Set down exactly the lines of the listing below that begin at the one containing "(187, 437) = (296, 335): turquoise" and end at the last line, both included.

**DATA PROVIDED**
"""

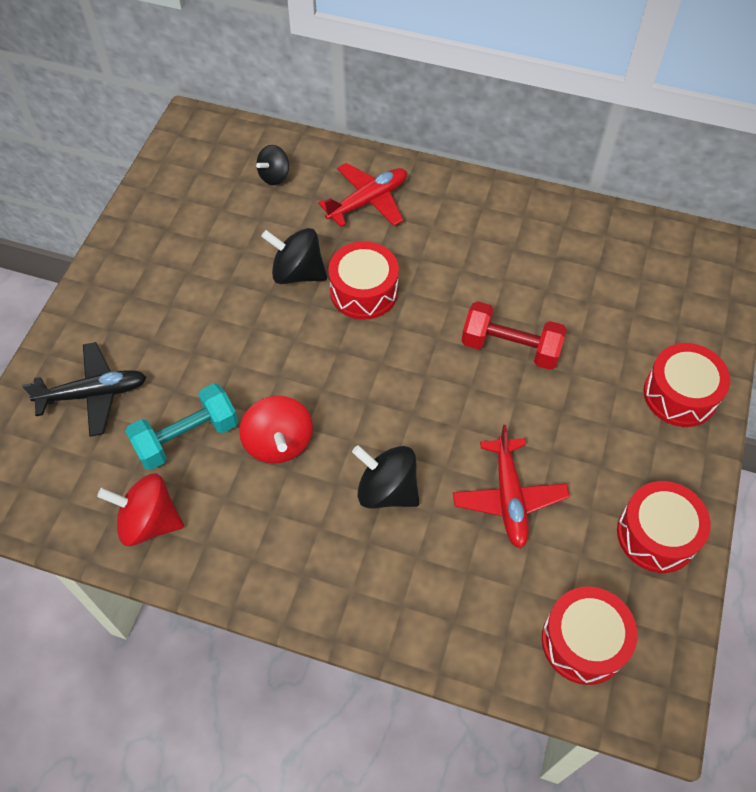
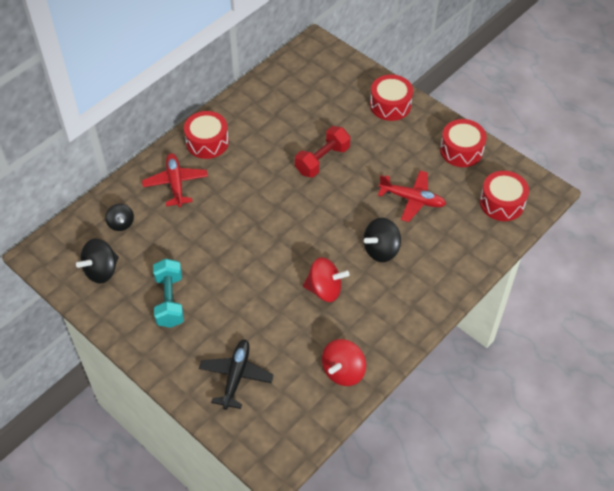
camera: 65 degrees left, 5 degrees down
(187, 437) = (296, 335): turquoise dumbbell -> turquoise dumbbell (170, 301)
(297, 273) = (208, 239): black spinning top -> black spinning top (101, 271)
(364, 291) = (243, 211): red drum -> red drum (207, 142)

"""

**EXERCISE ANSWER**
(187, 437) = (296, 335): turquoise dumbbell -> turquoise dumbbell (170, 301)
(297, 273) = (208, 239): black spinning top -> black spinning top (101, 271)
(364, 291) = (243, 211): red drum -> red drum (207, 142)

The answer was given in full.